AIM OF THE TASK >> All lines in the records below from the line with "TFT3 pin CS: D4 -> D1" through the line with "RFID3 pin SCK: RX -> D8" are to be given again exactly, both ends included; the pictures are to be left out.

THE INPUT >>
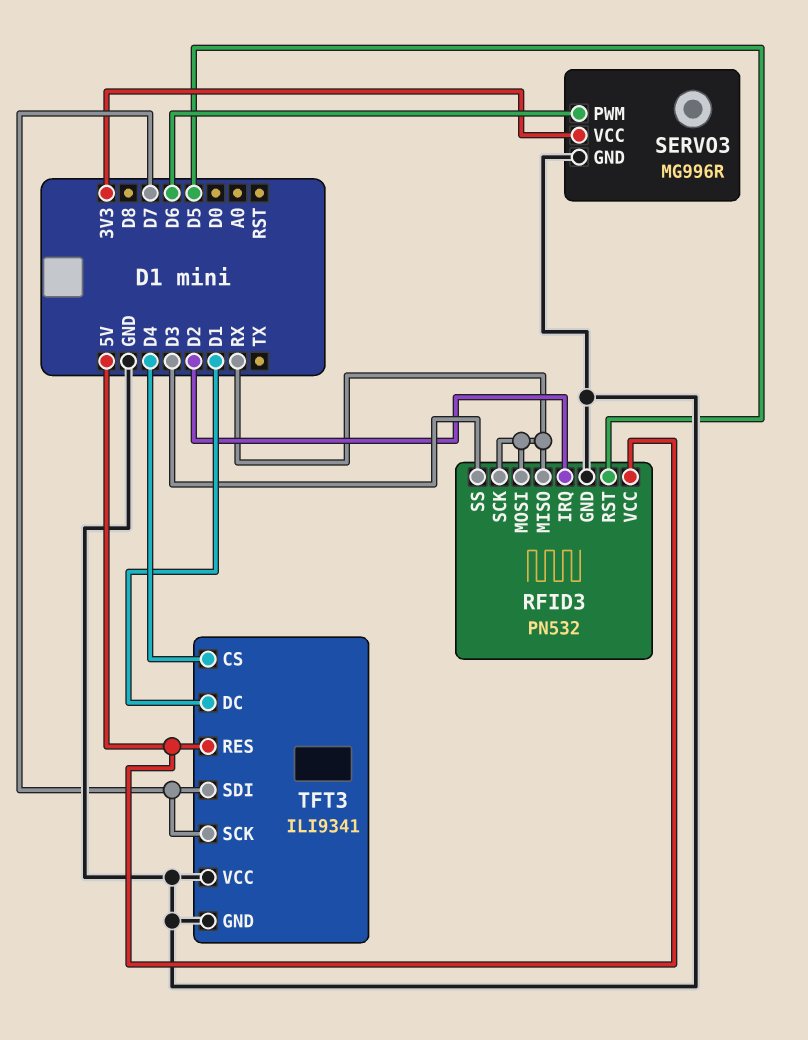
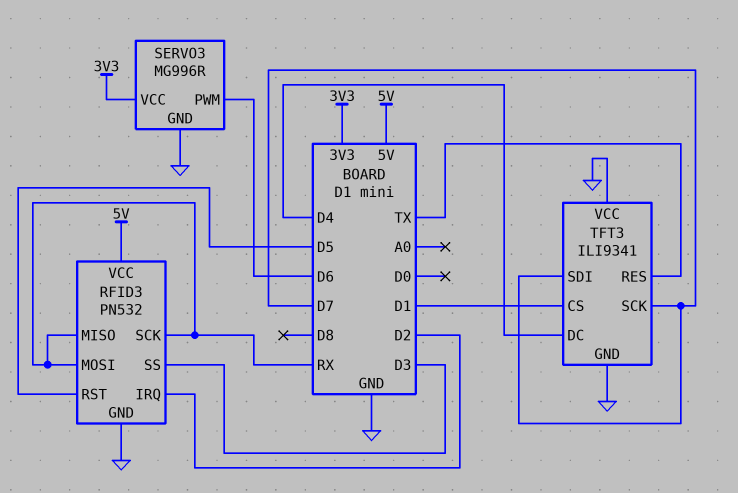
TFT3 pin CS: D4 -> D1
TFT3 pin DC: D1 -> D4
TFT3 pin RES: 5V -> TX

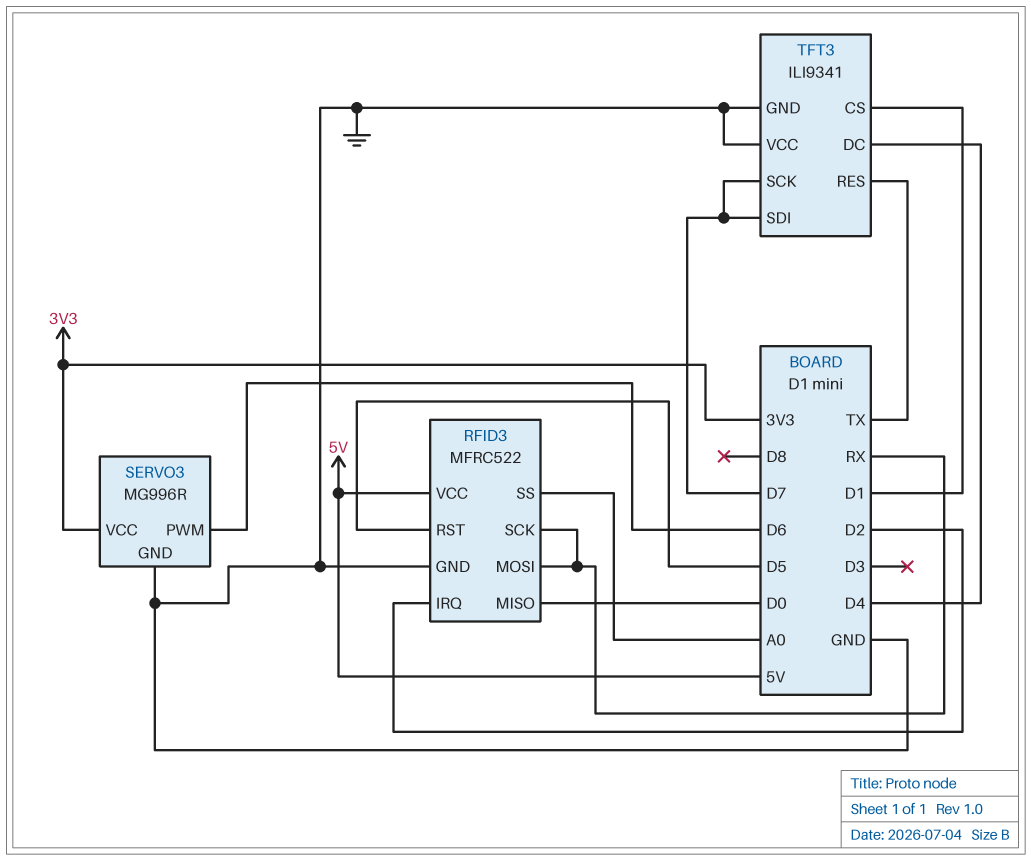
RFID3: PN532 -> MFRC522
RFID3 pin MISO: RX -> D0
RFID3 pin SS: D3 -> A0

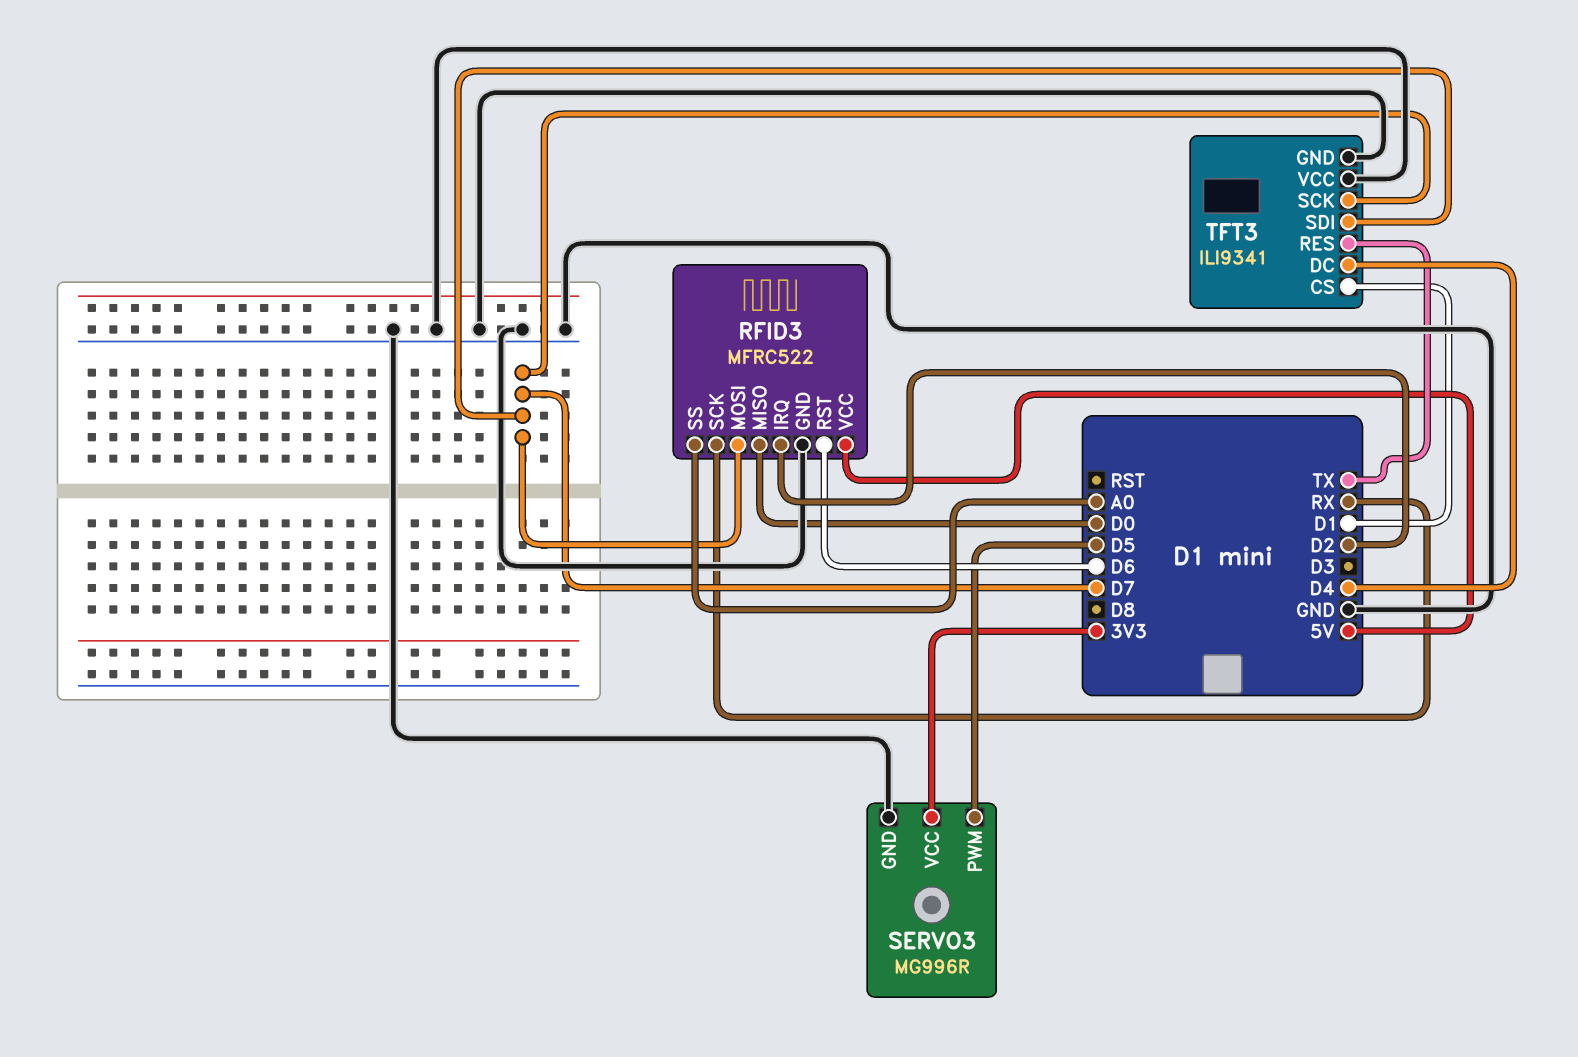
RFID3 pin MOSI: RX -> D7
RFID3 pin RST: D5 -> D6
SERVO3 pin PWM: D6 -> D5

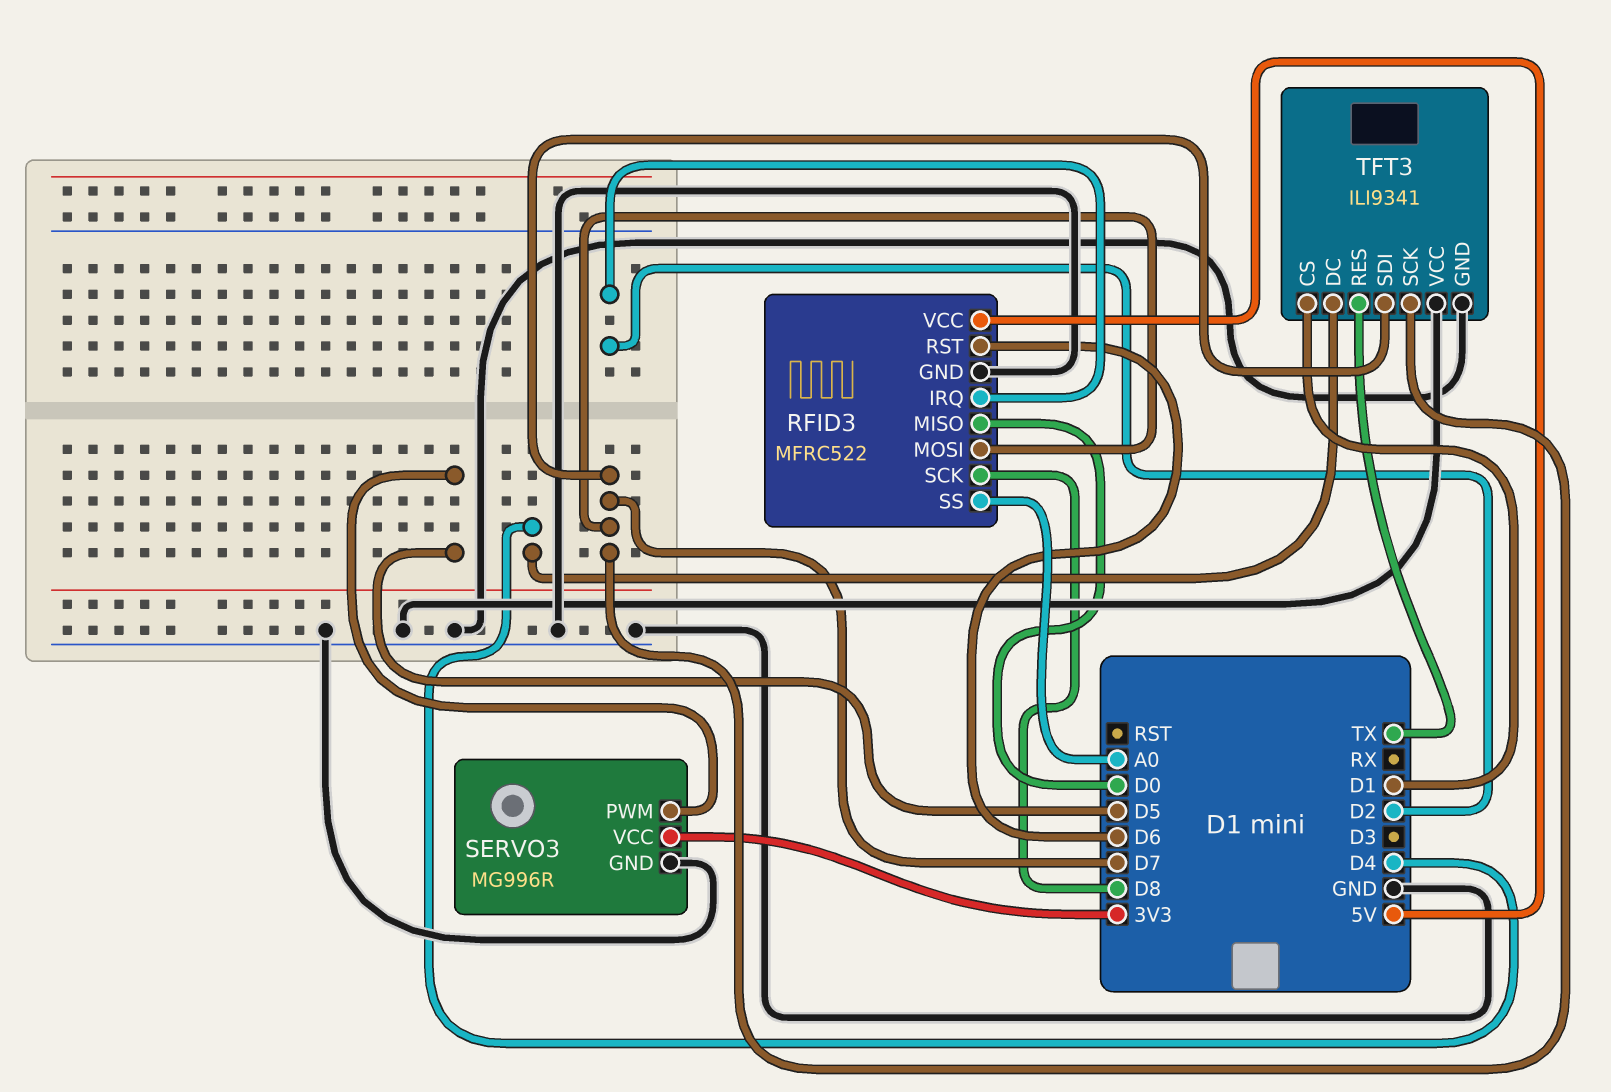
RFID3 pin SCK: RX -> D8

---

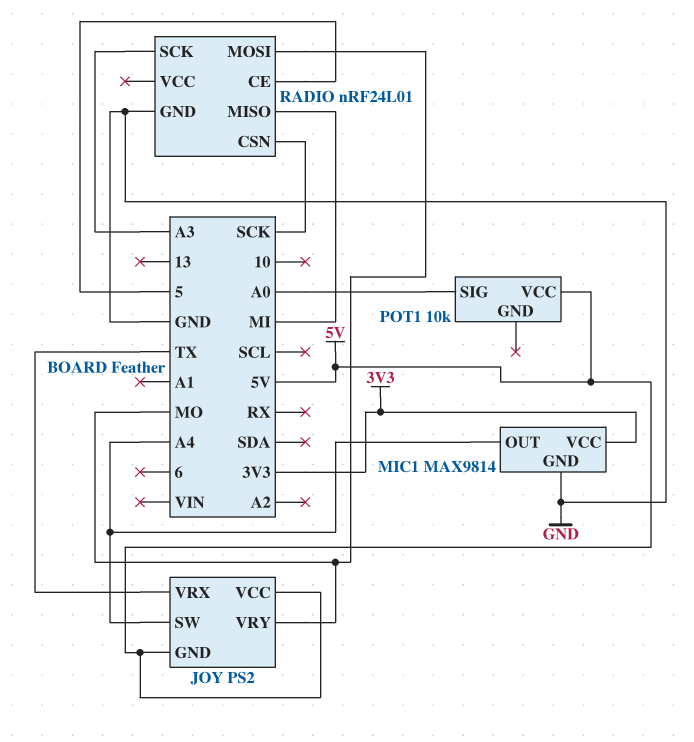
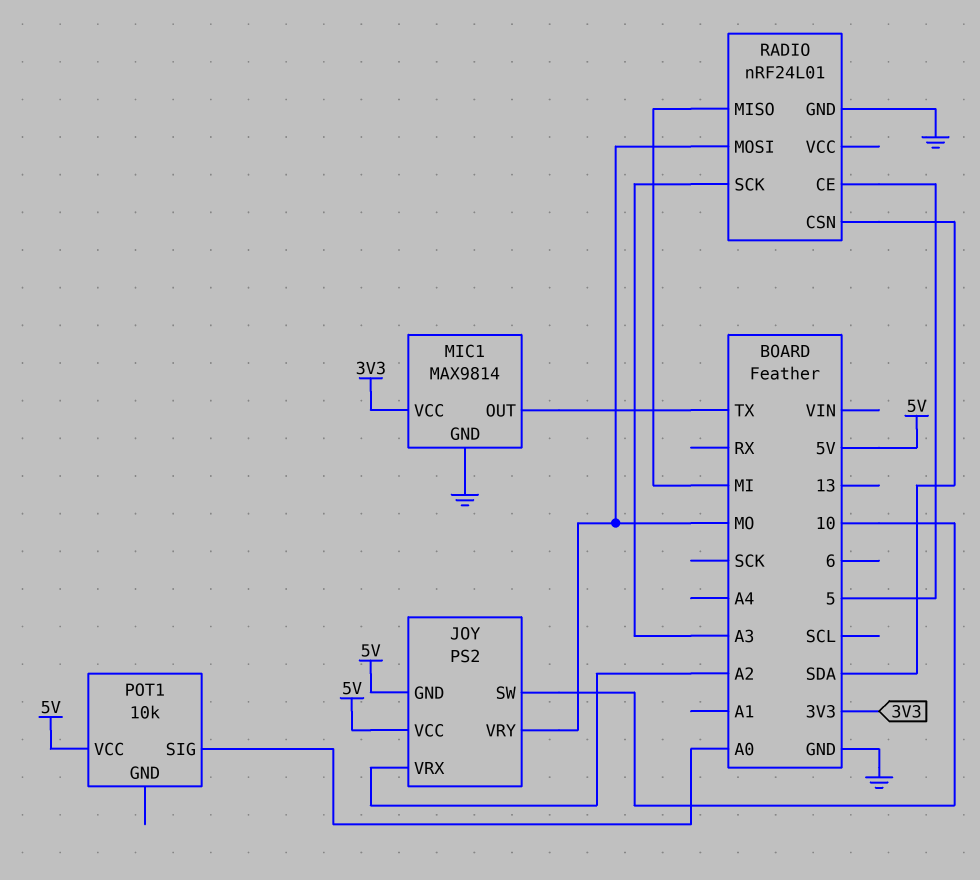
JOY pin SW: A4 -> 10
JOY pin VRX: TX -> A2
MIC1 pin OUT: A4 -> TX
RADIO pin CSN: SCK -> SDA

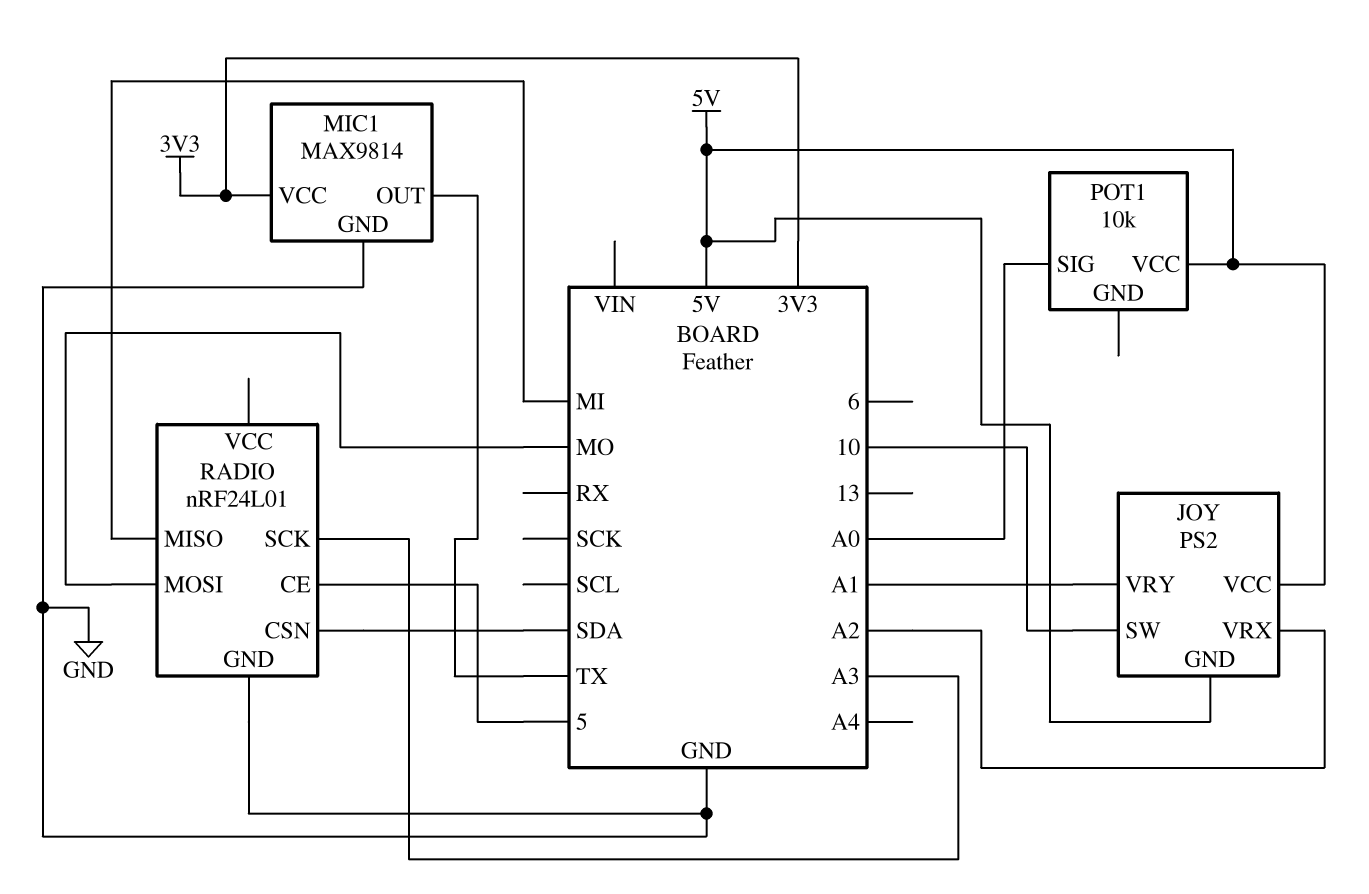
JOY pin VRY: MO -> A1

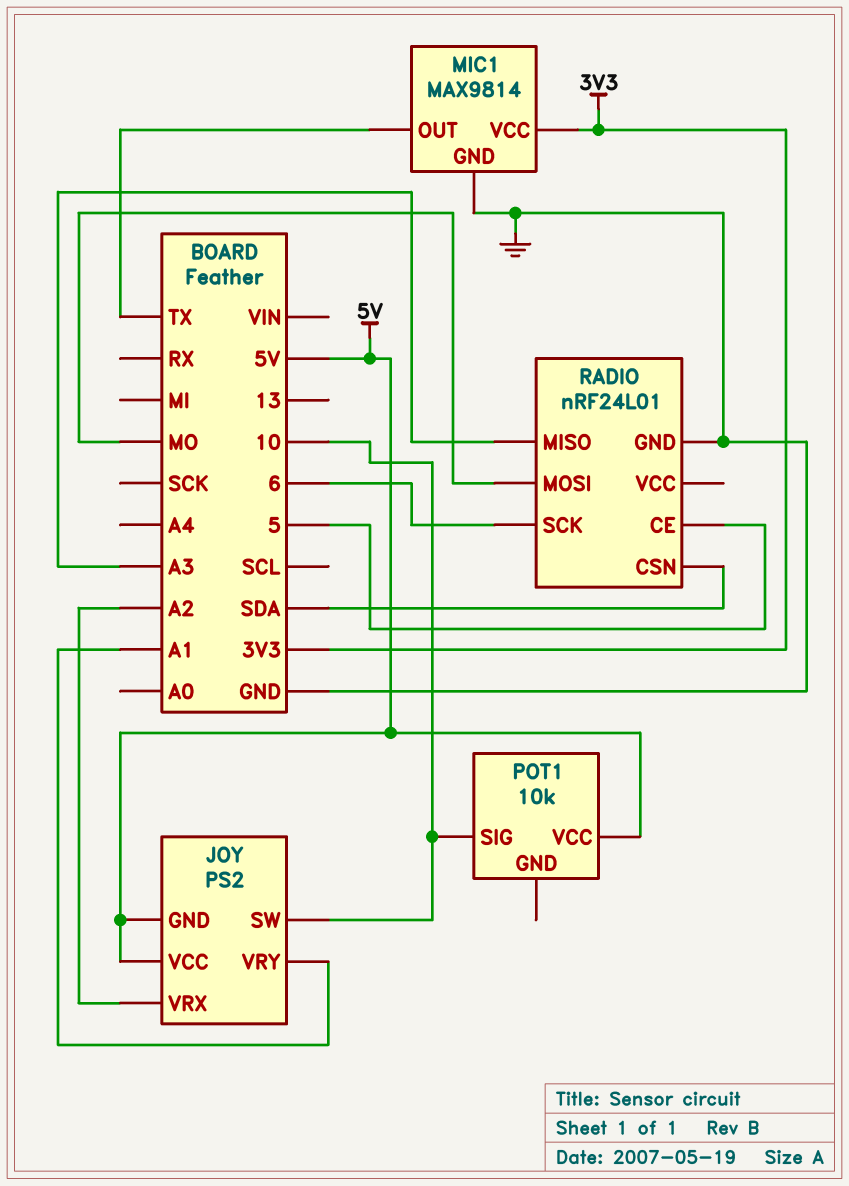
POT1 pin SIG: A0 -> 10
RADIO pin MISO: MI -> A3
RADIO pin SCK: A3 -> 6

SOLUTION TO THE PROBLEM >>
TFT3 pin CS: D4 -> D1
TFT3 pin DC: D1 -> D4
TFT3 pin RES: 5V -> TX

RFID3: PN532 -> MFRC522
RFID3 pin MISO: RX -> D0
RFID3 pin SS: D3 -> A0

RFID3 pin MOSI: RX -> D7
RFID3 pin RST: D5 -> D6
SERVO3 pin PWM: D6 -> D5

RFID3 pin SCK: RX -> D8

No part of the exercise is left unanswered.